**EXERCISE**: Without the images, set down each entry exactly.

[Data items]
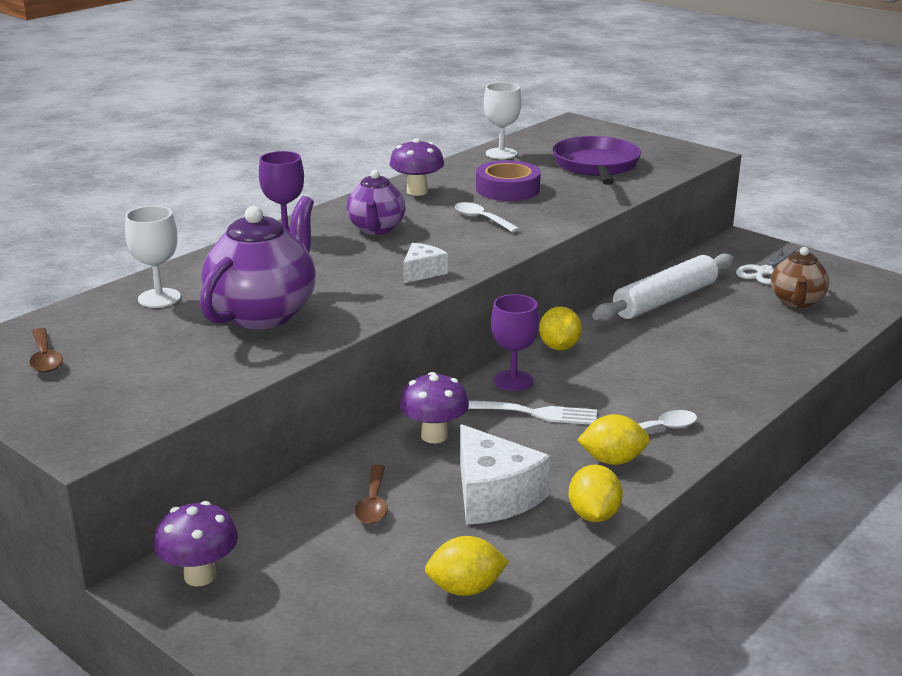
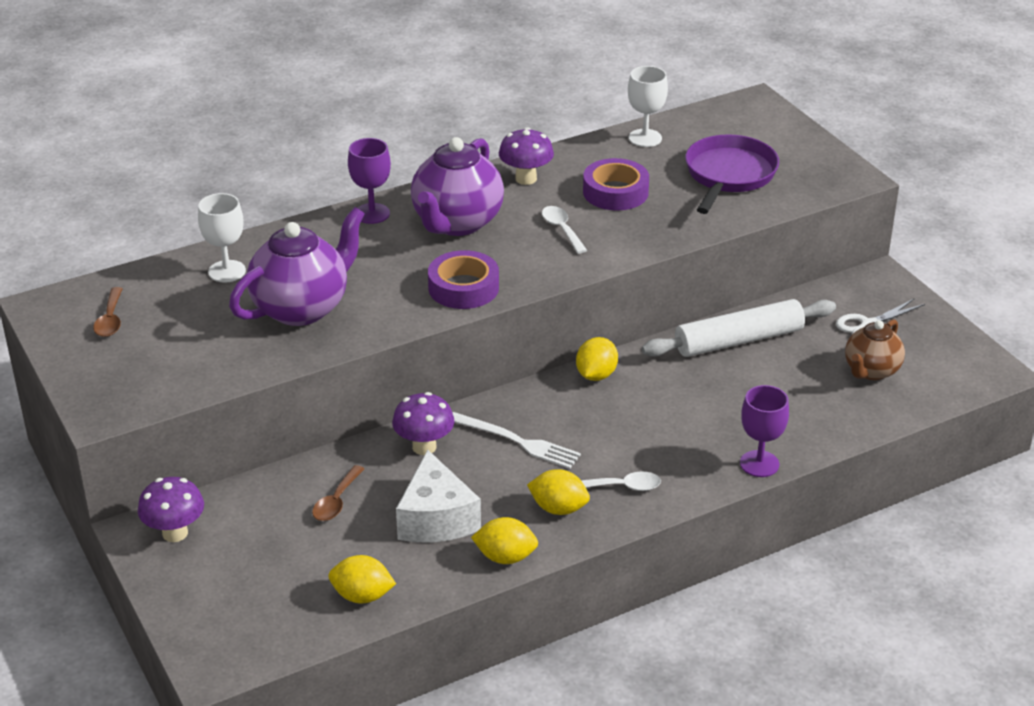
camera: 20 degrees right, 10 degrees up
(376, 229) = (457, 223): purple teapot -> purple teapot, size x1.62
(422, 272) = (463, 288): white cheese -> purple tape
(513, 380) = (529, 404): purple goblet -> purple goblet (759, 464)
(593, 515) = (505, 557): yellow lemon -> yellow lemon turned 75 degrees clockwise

**SOLUTION TO THIS EXERCISE**:
camera: 20 degrees right, 10 degrees up
(376, 229) = (457, 223): purple teapot -> purple teapot, size x1.62
(422, 272) = (463, 288): white cheese -> purple tape
(513, 380) = (529, 404): purple goblet -> purple goblet (759, 464)
(593, 515) = (505, 557): yellow lemon -> yellow lemon turned 75 degrees clockwise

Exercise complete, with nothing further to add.